=== Section Start ===
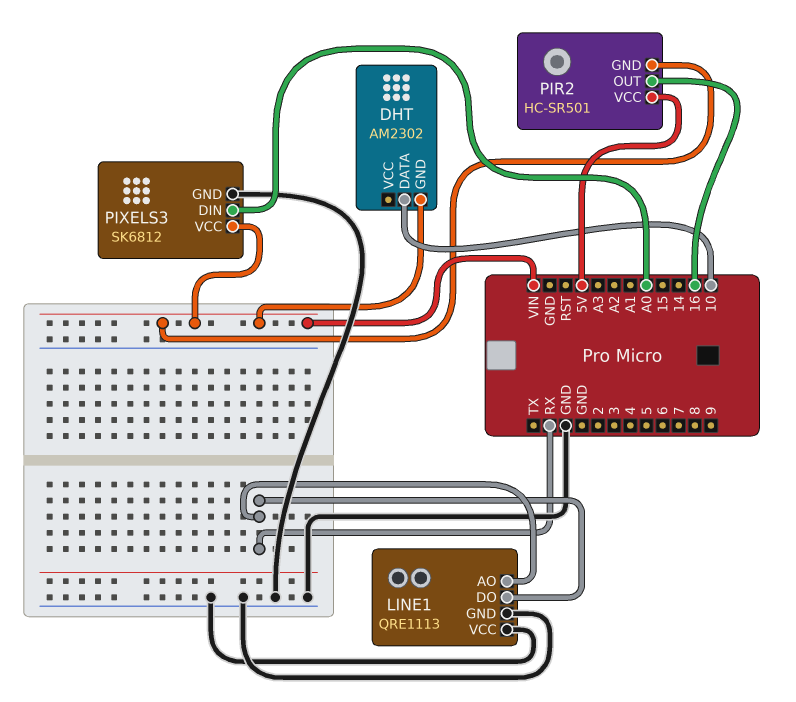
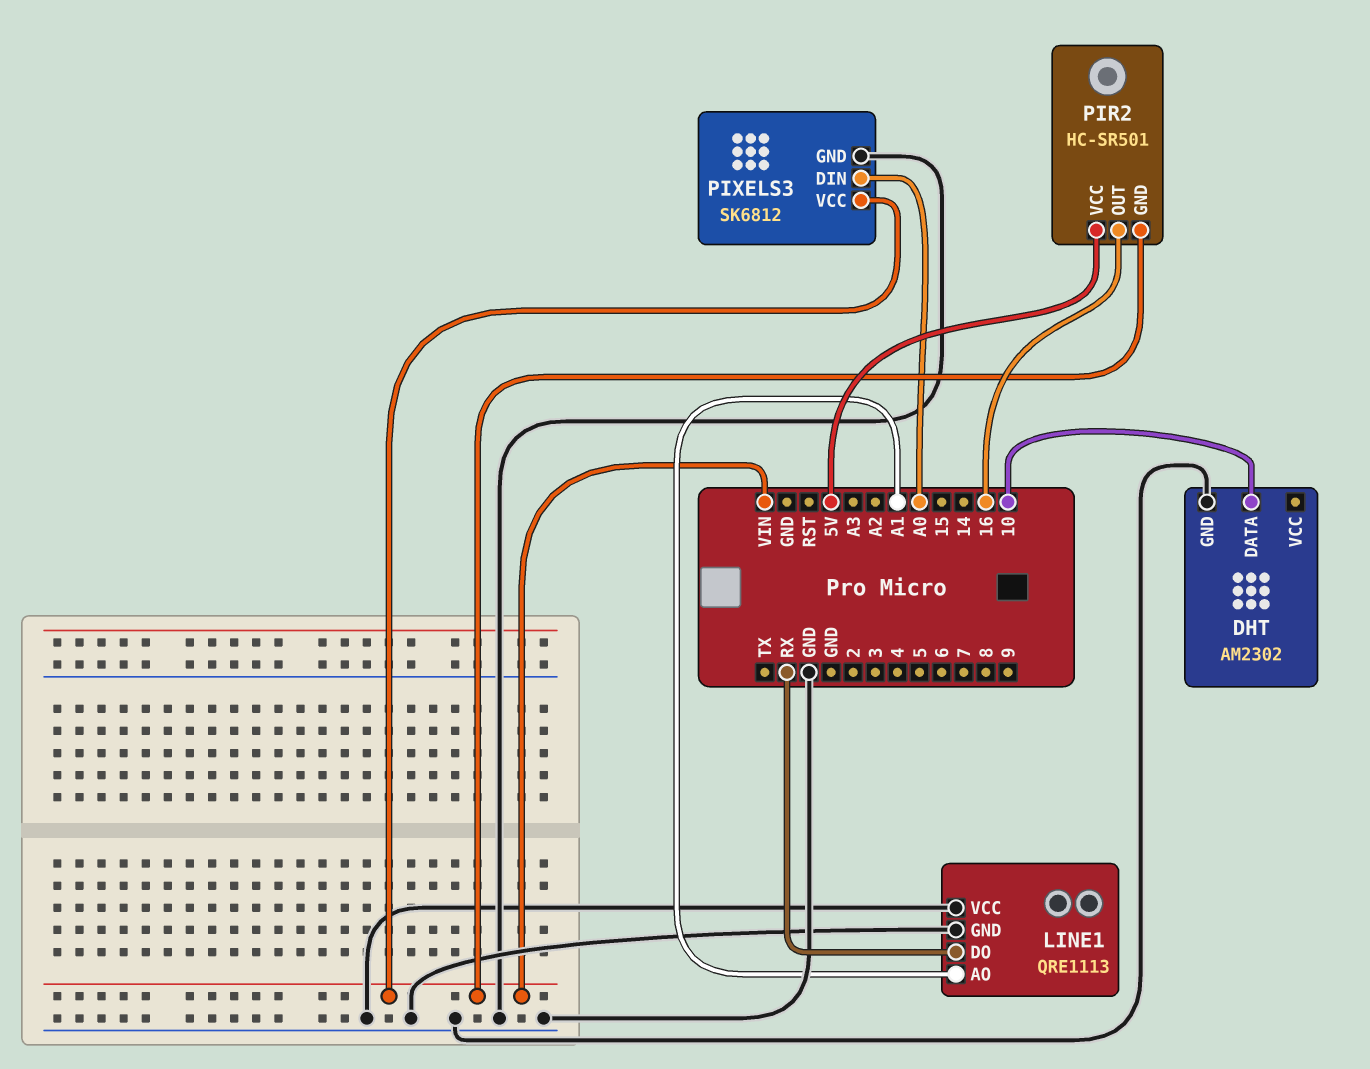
DHT pin GND: VIN -> GND
LINE1 pin AO: RX -> A1

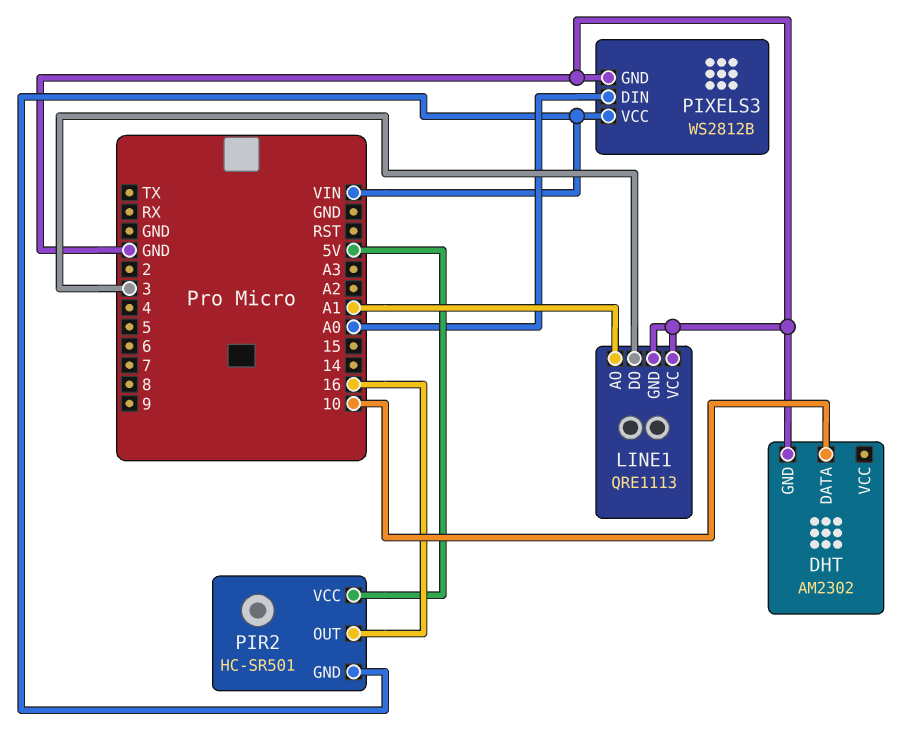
LINE1 pin DO: RX -> 3
PIXELS3: SK6812 -> WS2812B

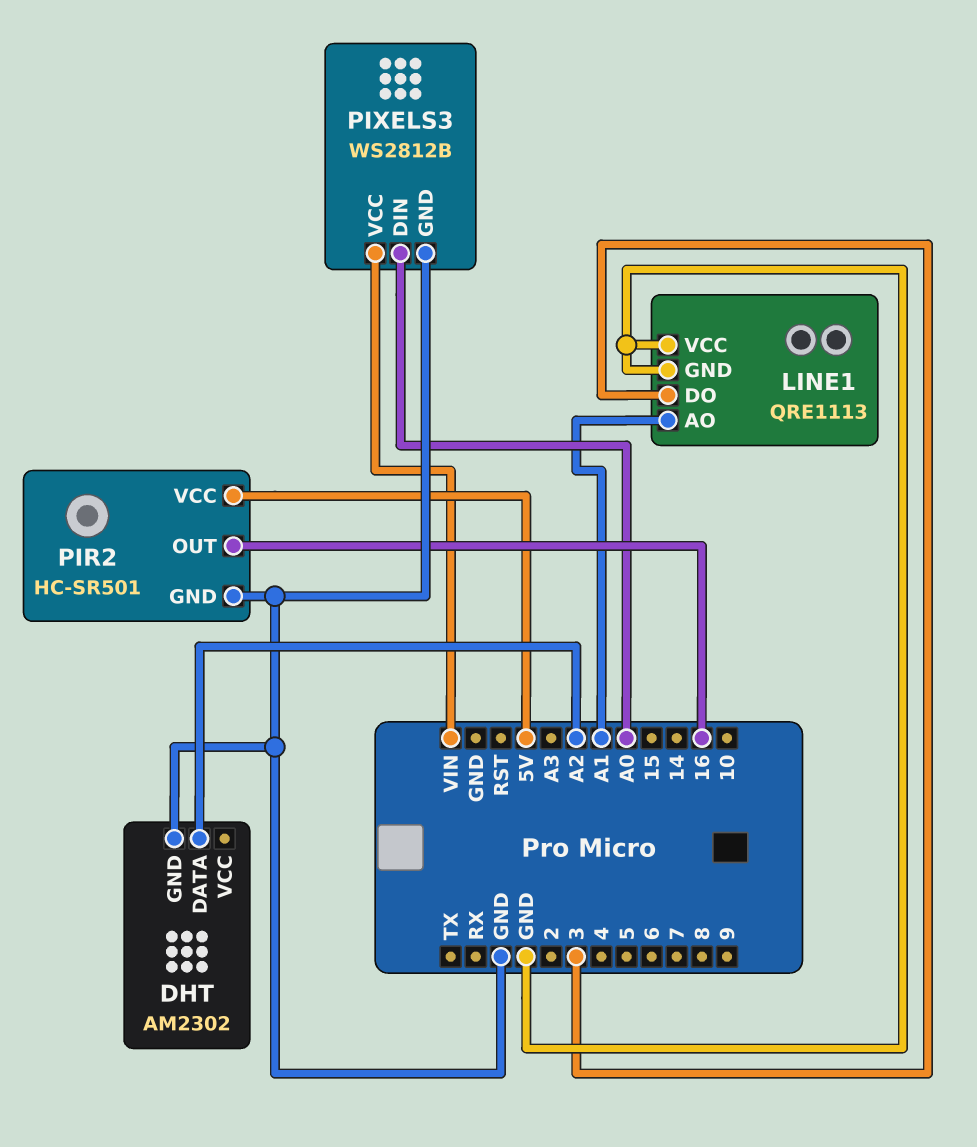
DHT pin DATA: 10 -> A2
PIR2 pin GND: VIN -> GND

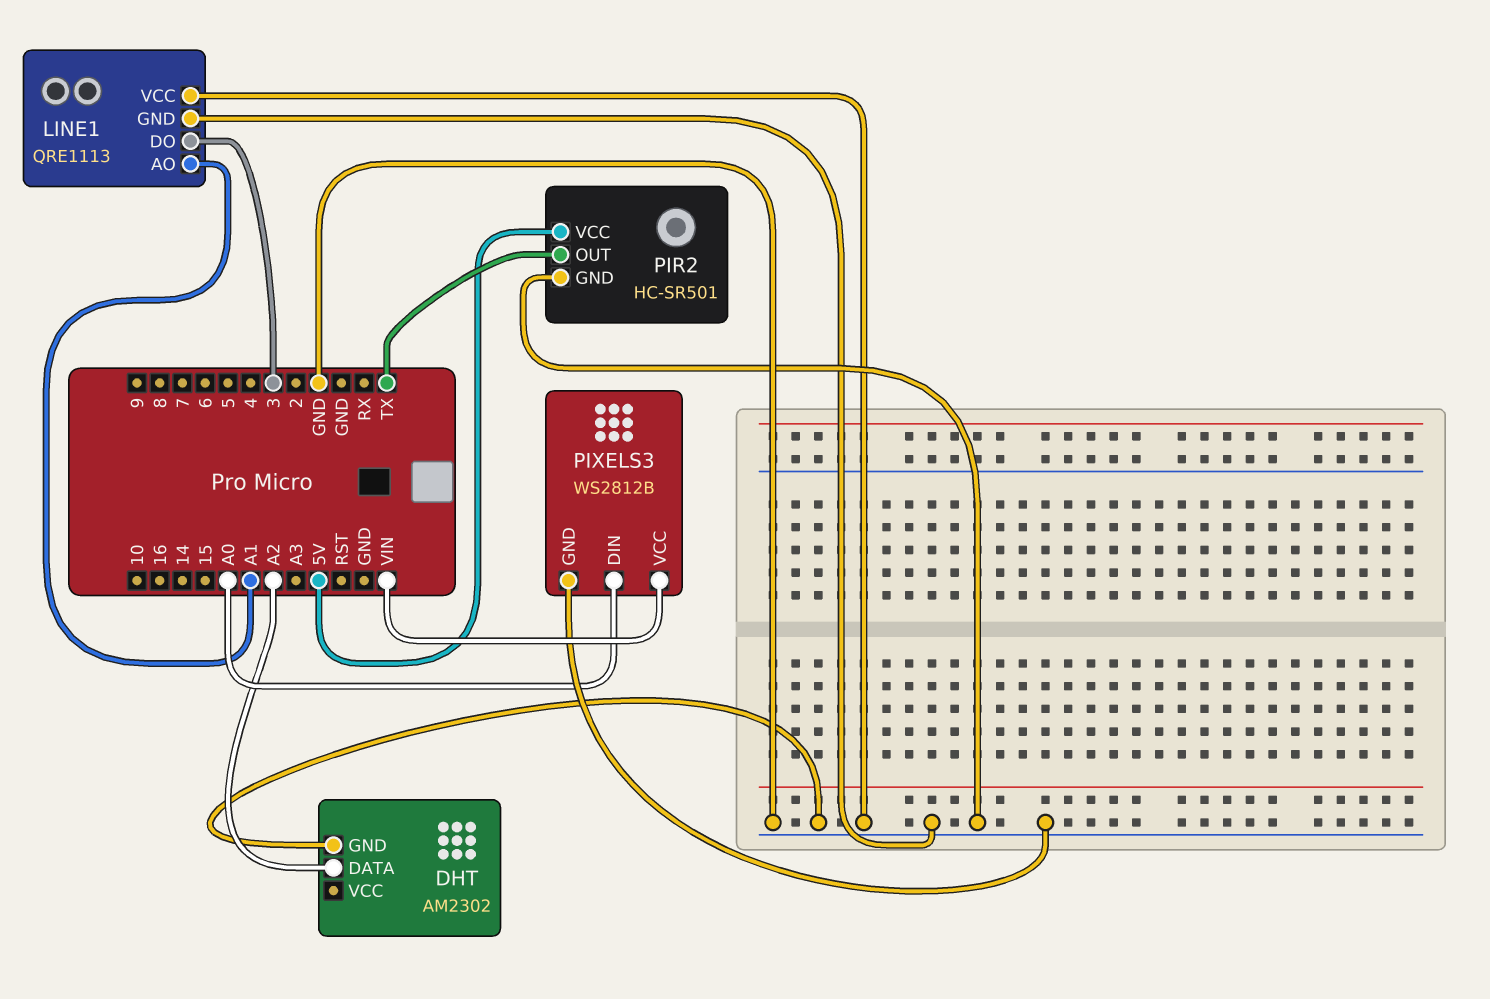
PIR2 pin OUT: 16 -> TX

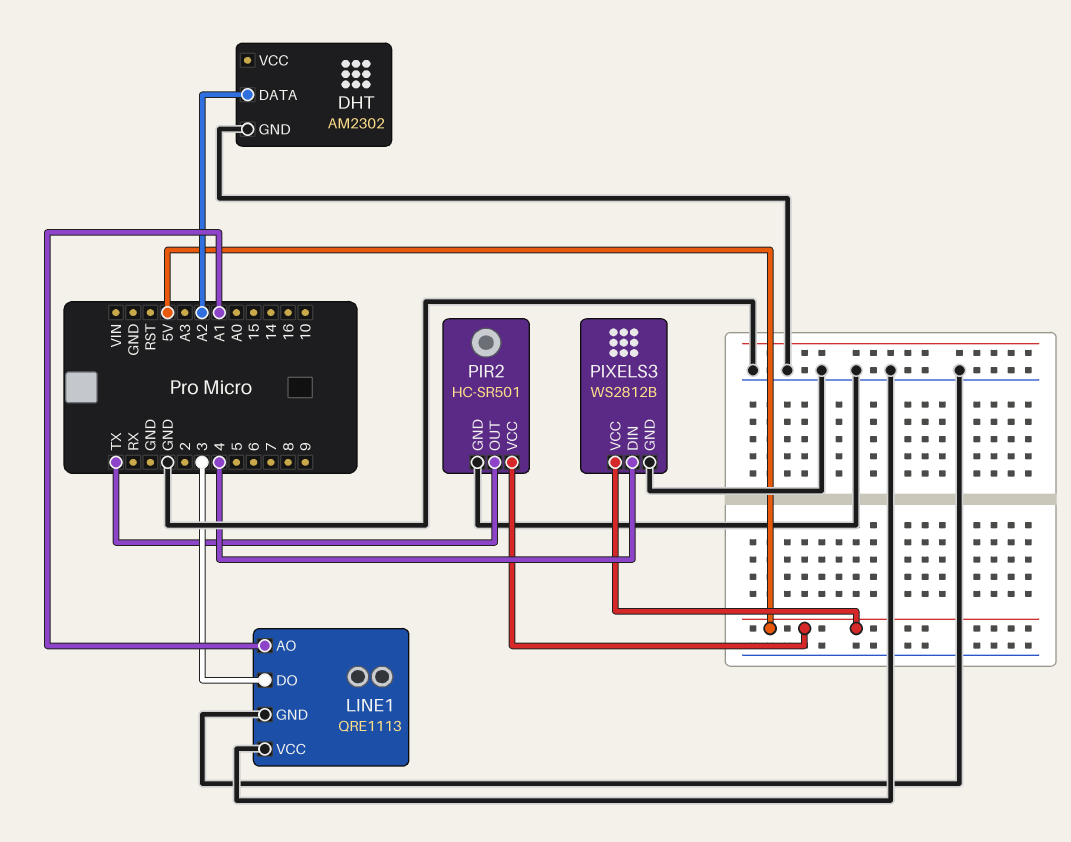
PIXELS3 pin DIN: A0 -> 4
PIXELS3 pin VCC: VIN -> 5V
=== Section End ===
PROBLEM: Reproduce each entry precisely. Leave the pictures out.

SOLUTION:
DHT pin GND: VIN -> GND
LINE1 pin AO: RX -> A1

LINE1 pin DO: RX -> 3
PIXELS3: SK6812 -> WS2812B

DHT pin DATA: 10 -> A2
PIR2 pin GND: VIN -> GND

PIR2 pin OUT: 16 -> TX

PIXELS3 pin DIN: A0 -> 4
PIXELS3 pin VCC: VIN -> 5V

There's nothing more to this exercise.